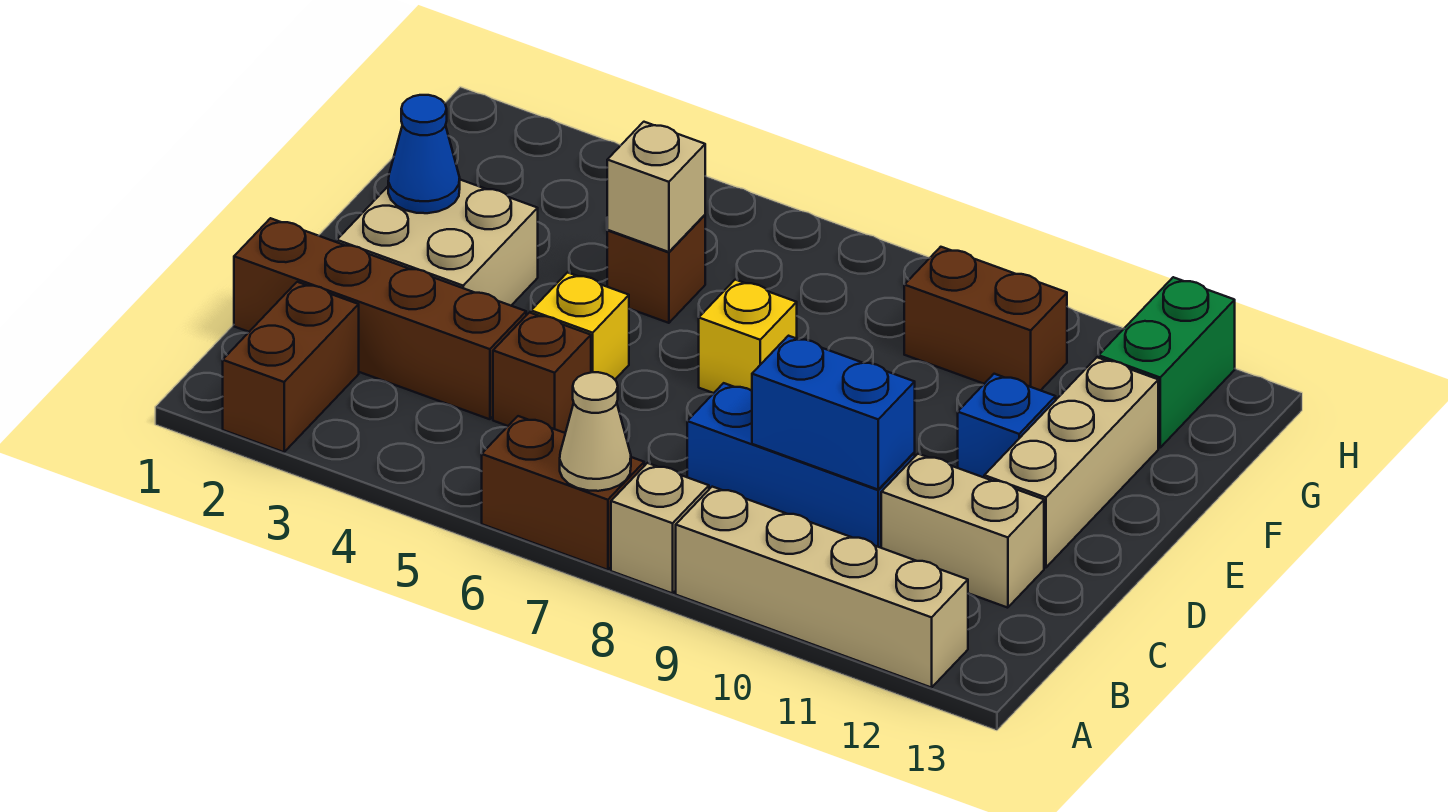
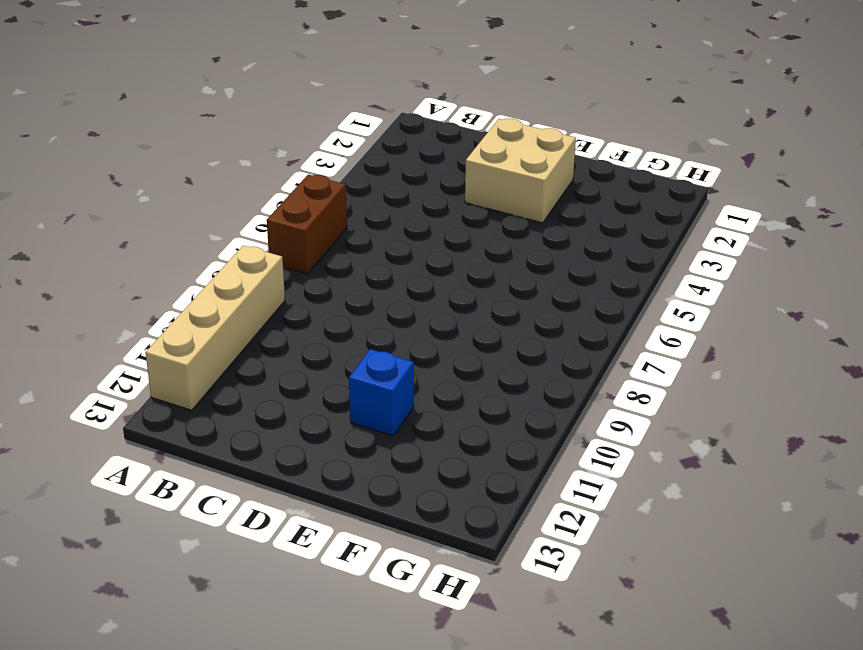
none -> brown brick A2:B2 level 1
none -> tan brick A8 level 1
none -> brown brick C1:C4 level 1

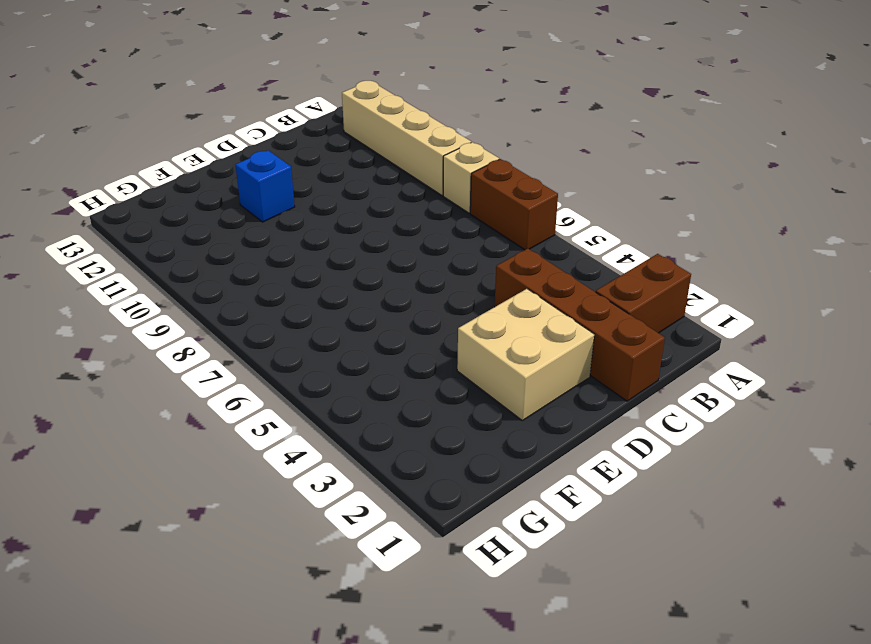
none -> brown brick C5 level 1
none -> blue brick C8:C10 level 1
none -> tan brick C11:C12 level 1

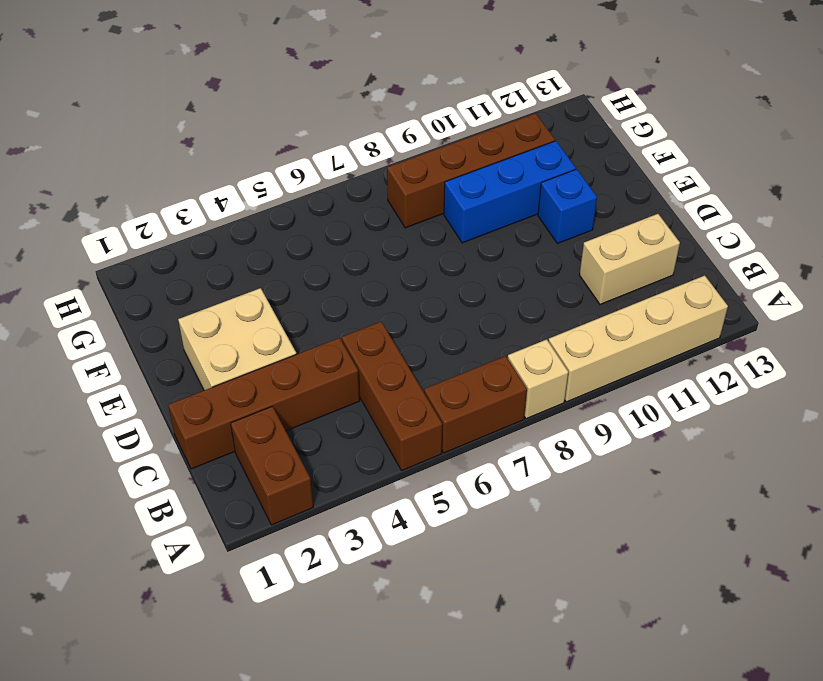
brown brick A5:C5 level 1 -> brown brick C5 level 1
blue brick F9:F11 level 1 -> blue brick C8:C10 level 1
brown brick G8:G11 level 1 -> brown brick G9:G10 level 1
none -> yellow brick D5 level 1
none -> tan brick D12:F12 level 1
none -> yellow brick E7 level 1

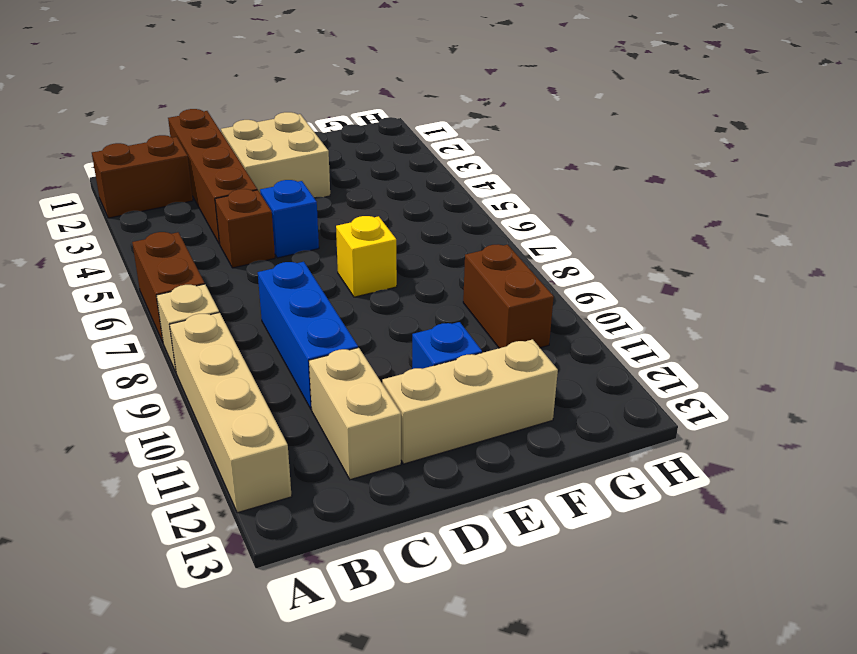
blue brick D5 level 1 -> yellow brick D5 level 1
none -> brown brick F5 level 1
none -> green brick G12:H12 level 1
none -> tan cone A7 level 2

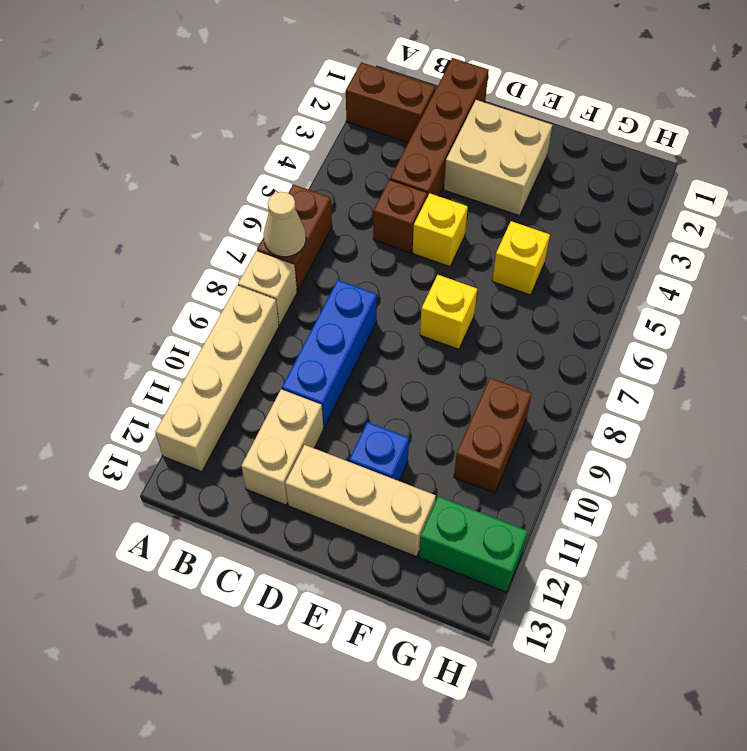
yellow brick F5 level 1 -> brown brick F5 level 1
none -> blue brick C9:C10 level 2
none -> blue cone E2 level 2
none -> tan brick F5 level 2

━━━━━━━━━━

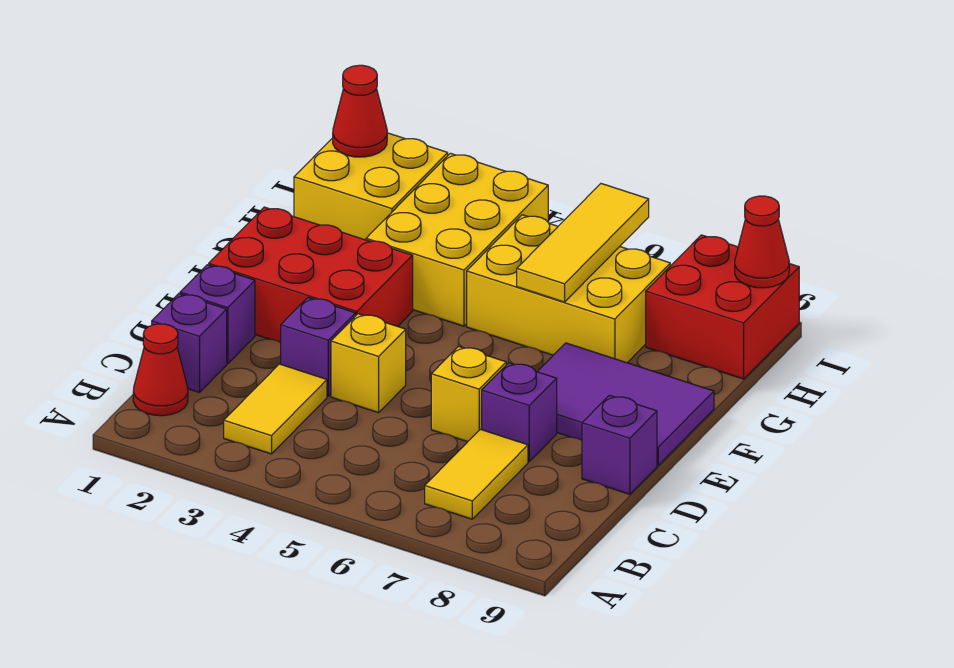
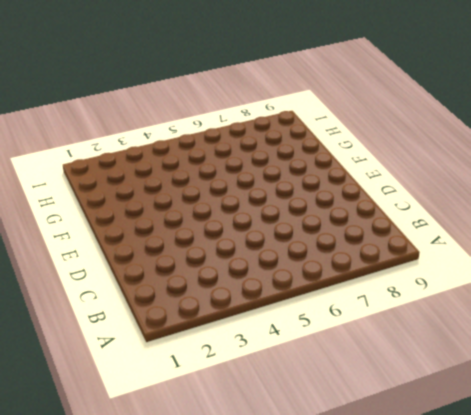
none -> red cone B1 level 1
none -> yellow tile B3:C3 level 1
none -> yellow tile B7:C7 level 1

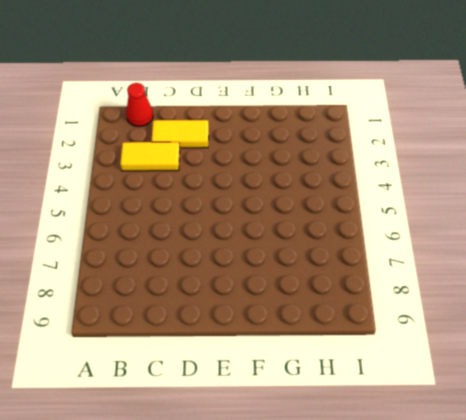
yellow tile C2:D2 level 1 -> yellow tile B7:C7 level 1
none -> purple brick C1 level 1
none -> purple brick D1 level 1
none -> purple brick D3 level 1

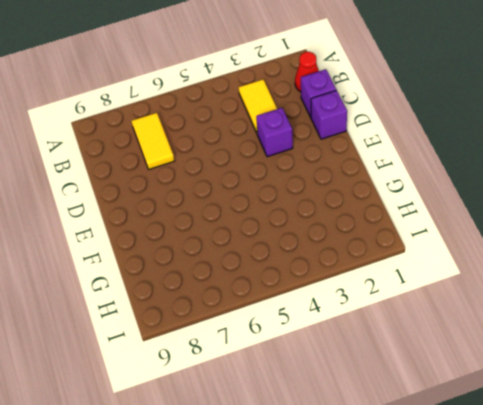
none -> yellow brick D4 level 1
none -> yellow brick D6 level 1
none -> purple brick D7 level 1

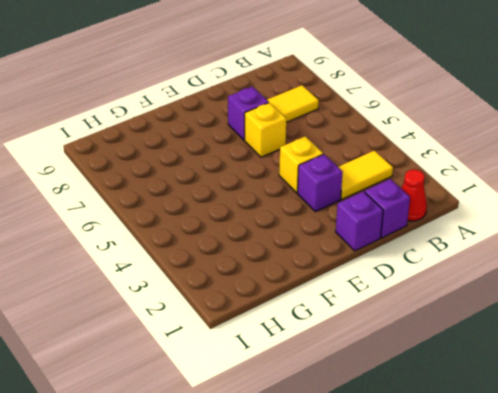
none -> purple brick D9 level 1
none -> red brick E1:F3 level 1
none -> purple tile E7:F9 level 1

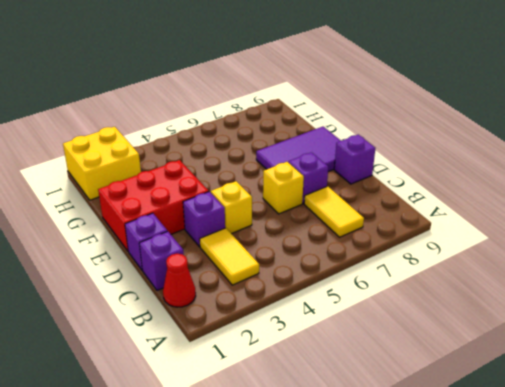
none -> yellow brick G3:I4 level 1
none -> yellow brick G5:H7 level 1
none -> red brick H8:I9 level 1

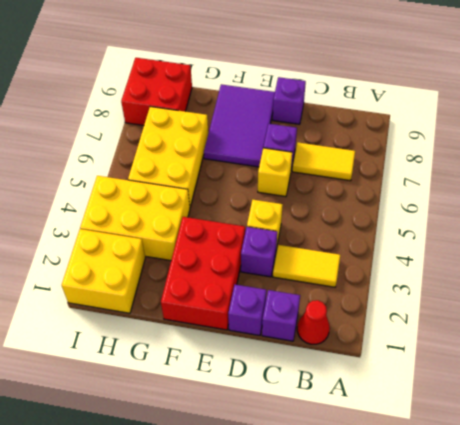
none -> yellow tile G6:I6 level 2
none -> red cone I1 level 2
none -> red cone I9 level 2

━━━━━━━━━━

**What you have to do:** Leave out every picture, and copy exactly the lines above starting at the one holding "none -> purple brick D3 level 1" and ending at the one holding "none -> red cone I9 level 2", no more and no less.

**Task answer:**
none -> purple brick D3 level 1

none -> yellow brick D4 level 1
none -> yellow brick D6 level 1
none -> purple brick D7 level 1

none -> purple brick D9 level 1
none -> red brick E1:F3 level 1
none -> purple tile E7:F9 level 1

none -> yellow brick G3:I4 level 1
none -> yellow brick G5:H7 level 1
none -> red brick H8:I9 level 1

none -> yellow tile G6:I6 level 2
none -> red cone I1 level 2
none -> red cone I9 level 2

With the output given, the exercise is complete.